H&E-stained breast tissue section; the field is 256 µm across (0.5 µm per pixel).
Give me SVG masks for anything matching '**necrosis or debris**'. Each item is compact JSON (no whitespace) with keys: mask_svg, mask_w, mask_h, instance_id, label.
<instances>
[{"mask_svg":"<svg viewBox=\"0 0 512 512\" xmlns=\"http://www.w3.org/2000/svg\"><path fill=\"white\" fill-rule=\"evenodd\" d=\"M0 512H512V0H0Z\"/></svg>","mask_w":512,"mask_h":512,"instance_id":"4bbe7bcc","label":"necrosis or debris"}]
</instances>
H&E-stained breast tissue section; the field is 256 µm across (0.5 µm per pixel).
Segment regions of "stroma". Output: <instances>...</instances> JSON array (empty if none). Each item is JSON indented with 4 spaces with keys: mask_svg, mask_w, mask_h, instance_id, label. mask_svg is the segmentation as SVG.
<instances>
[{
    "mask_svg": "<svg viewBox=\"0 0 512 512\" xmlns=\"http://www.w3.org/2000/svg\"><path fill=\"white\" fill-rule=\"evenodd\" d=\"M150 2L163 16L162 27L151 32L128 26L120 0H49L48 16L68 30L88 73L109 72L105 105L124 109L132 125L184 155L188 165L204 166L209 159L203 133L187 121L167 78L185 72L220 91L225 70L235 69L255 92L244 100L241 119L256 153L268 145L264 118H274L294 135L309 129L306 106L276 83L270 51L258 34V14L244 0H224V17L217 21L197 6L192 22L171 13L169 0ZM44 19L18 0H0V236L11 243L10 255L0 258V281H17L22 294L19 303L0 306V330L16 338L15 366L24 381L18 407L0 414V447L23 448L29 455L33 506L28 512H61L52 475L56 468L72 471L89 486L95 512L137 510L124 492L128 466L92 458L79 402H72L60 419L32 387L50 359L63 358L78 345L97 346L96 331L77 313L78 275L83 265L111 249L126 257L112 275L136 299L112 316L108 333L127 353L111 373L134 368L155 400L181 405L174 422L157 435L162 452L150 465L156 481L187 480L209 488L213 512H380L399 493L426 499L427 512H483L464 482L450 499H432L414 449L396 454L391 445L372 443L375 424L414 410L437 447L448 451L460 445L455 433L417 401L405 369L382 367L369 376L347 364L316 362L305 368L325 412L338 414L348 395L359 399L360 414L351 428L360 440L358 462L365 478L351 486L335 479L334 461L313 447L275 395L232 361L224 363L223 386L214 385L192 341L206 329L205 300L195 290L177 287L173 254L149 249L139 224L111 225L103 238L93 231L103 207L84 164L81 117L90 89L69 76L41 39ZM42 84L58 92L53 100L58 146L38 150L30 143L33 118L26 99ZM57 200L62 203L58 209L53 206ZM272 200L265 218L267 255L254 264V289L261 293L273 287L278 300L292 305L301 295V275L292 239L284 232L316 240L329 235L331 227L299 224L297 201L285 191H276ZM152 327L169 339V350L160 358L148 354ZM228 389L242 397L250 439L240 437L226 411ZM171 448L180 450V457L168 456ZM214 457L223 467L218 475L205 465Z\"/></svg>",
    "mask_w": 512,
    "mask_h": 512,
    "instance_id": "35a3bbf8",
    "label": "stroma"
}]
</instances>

- - -

- Work to be completed -
Exactly as they are written, print the entries again.

- Expected answer -
H&E-stained breast tissue section; the field is 256 µm across (0.5 µm per pixel).
Give me SVG masks for anything matching '**necrosis or debris**'. Each item is compact JSON (no whitespace) with keys: mask_svg, mask_w, mask_h, instance_id, label.
<instances>
[{"mask_svg":"<svg viewBox=\"0 0 512 512\" xmlns=\"http://www.w3.org/2000/svg\"><path fill=\"white\" fill-rule=\"evenodd\" d=\"M0 512H512V0H0Z\"/></svg>","mask_w":512,"mask_h":512,"instance_id":"4bbe7bcc","label":"necrosis or debris"}]
</instances>
H&E-stained breast tissue section; the field is 256 µm across (0.5 µm per pixel).
Segment regions of "stroma". Output: <instances>...</instances> JSON array (empty if none). Each item is JSON indented with 4 spaces with keys: mask_svg, mask_w, mask_h, instance_id, label. mask_svg is the segmentation as SVG.
<instances>
[{
    "mask_svg": "<svg viewBox=\"0 0 512 512\" xmlns=\"http://www.w3.org/2000/svg\"><path fill=\"white\" fill-rule=\"evenodd\" d=\"M150 2L163 16L162 27L151 32L128 26L120 0H49L48 16L68 30L88 73L109 72L105 105L124 109L132 125L184 155L188 165L204 166L209 159L203 133L187 121L167 78L185 72L220 91L225 70L235 69L255 92L244 100L241 119L256 153L268 145L264 118H274L294 135L309 129L306 106L276 83L270 51L258 34V14L244 0H224V17L217 21L197 6L192 22L171 13L169 0ZM44 19L18 0H0V236L11 243L10 255L0 258V281H17L22 294L19 303L0 306V330L16 338L15 366L24 381L18 407L0 414V447L23 448L29 455L33 506L28 512H61L52 475L56 468L72 471L89 486L95 512L137 510L124 492L128 466L92 458L79 402H72L60 419L32 387L50 359L63 358L78 345L97 346L96 331L77 313L78 275L83 265L111 249L126 257L112 275L136 299L112 316L108 333L127 353L111 373L134 368L155 400L181 405L174 422L157 435L162 452L150 465L156 481L187 480L209 488L213 512H380L399 493L426 499L427 512H483L464 482L450 499H432L414 449L396 454L391 445L372 443L375 424L414 410L437 447L448 451L460 445L455 433L417 401L405 369L382 367L369 376L347 364L316 362L305 368L325 412L338 414L348 395L359 399L360 414L351 428L360 440L358 462L365 478L351 486L335 479L334 461L313 447L275 395L232 361L224 363L223 386L214 385L192 341L206 329L205 300L195 290L177 287L173 254L149 249L139 224L111 225L103 238L93 231L103 207L84 164L81 117L90 89L69 76L41 39ZM42 84L58 92L53 100L58 146L38 150L30 143L33 118L26 99ZM57 200L62 203L58 209L53 206ZM272 200L265 218L267 255L254 264V289L261 293L273 287L278 300L292 305L301 295V275L292 239L284 232L316 240L329 235L331 227L299 224L297 201L285 191H276ZM152 327L169 339V350L160 358L148 354ZM228 389L242 397L250 439L240 437L226 411ZM171 448L180 450V457L168 456ZM214 457L223 467L218 475L205 465Z\"/></svg>",
    "mask_w": 512,
    "mask_h": 512,
    "instance_id": "35a3bbf8",
    "label": "stroma"
}]
</instances>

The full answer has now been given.